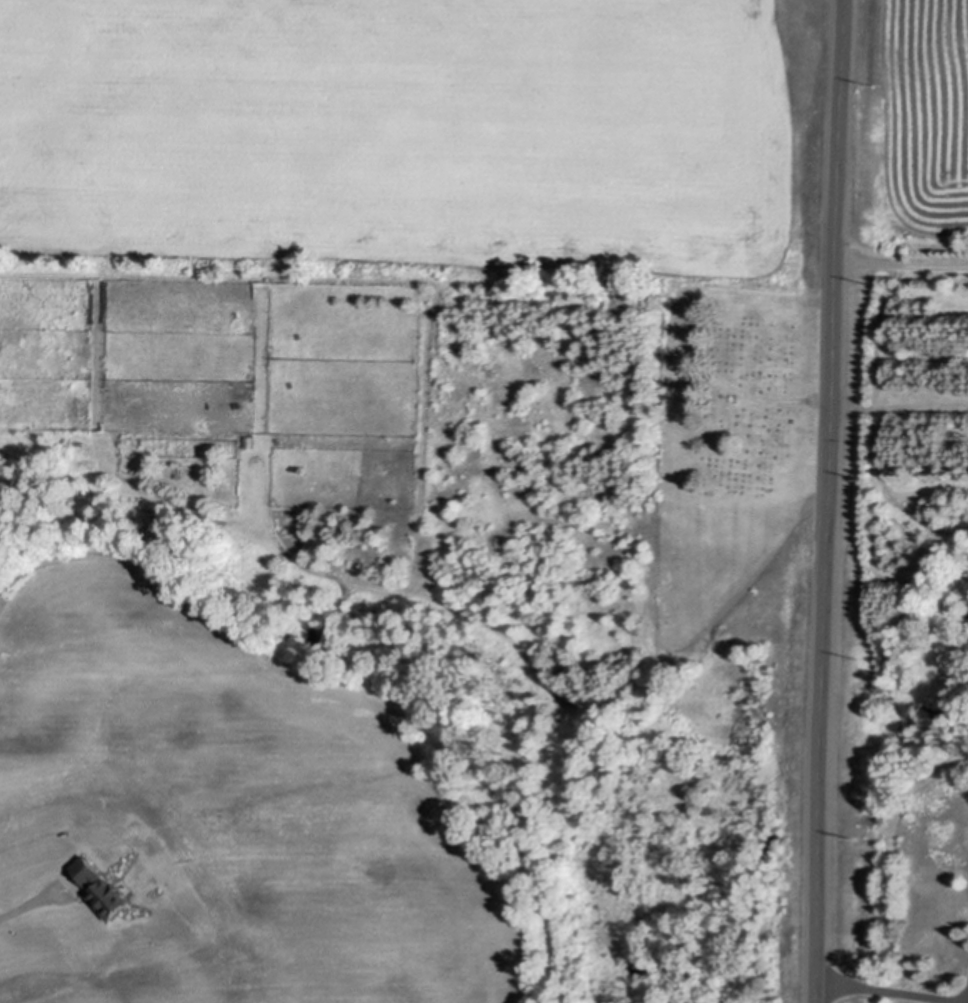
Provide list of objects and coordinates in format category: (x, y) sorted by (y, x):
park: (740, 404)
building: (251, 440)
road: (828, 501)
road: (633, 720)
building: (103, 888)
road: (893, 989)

========================

▸ **EXERCISE REQUIREMENTS**
Write out the records above exactly. Pictures do not belong in the copy.

▸ **EXPECTED ANSWER**
Provide list of objects and coordinates in format category: (x, y) sorted by (y, x):
park: (740, 404)
building: (251, 440)
road: (828, 501)
road: (633, 720)
building: (103, 888)
road: (893, 989)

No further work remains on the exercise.